▸ **Exercise prompt**
Send back exactly the lines from the opening line of the records below through the one with "move: toothbrush (orange-coloured)".

▸ **Source information**
^^^^^^^^

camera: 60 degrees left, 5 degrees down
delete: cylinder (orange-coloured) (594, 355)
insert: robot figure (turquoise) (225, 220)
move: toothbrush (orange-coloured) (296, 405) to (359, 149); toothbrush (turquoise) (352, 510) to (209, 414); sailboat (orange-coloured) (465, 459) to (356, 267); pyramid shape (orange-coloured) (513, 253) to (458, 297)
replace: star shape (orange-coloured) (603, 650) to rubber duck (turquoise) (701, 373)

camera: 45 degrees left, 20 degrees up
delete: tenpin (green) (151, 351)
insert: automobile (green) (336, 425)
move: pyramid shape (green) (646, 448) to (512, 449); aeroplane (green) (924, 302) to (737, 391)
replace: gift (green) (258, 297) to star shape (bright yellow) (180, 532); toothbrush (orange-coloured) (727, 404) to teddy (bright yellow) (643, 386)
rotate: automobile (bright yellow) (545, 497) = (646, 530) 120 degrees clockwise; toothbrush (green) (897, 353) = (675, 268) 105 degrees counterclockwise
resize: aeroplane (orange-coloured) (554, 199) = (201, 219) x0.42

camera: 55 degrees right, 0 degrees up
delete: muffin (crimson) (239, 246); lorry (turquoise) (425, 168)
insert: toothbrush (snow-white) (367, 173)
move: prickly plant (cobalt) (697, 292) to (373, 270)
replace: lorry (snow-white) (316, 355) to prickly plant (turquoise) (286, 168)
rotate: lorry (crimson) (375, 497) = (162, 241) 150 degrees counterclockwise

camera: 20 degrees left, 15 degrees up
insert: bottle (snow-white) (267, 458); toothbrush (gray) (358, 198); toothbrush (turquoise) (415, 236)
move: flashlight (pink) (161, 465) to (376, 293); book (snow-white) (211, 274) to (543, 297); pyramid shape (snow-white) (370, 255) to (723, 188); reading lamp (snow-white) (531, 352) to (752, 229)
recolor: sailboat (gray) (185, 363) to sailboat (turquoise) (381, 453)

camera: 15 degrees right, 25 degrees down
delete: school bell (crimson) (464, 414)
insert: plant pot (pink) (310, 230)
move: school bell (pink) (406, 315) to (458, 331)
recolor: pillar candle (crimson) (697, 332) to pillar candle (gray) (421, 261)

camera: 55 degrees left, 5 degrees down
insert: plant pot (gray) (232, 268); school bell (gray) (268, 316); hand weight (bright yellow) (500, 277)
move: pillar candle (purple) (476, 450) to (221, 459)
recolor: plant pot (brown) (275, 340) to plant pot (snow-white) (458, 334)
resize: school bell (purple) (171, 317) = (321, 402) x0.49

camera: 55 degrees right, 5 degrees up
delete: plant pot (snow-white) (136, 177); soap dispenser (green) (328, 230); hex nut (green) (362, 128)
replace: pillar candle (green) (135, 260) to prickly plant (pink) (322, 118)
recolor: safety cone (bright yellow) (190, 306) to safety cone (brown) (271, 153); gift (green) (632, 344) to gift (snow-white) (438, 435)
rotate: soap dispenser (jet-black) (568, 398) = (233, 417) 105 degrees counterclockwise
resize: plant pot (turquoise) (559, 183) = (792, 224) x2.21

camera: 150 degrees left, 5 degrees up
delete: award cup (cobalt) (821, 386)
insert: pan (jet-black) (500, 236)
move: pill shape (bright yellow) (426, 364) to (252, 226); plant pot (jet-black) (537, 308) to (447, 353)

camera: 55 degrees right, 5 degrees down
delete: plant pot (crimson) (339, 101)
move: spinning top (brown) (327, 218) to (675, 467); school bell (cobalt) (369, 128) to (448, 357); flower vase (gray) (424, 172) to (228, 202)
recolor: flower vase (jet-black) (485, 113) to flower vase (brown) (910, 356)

^^^^^^^^

▸ **Output**
camera: 60 degrees left, 5 degrees down
delete: cylinder (orange-coloured) (594, 355)
insert: robot figure (turquoise) (225, 220)
move: toothbrush (orange-coloured) (296, 405) to (359, 149); toothbrush (turquoise) (352, 510) to (209, 414); sailboat (orange-coloured) (465, 459) to (356, 267); pyramid shape (orange-coloured) (513, 253) to (458, 297)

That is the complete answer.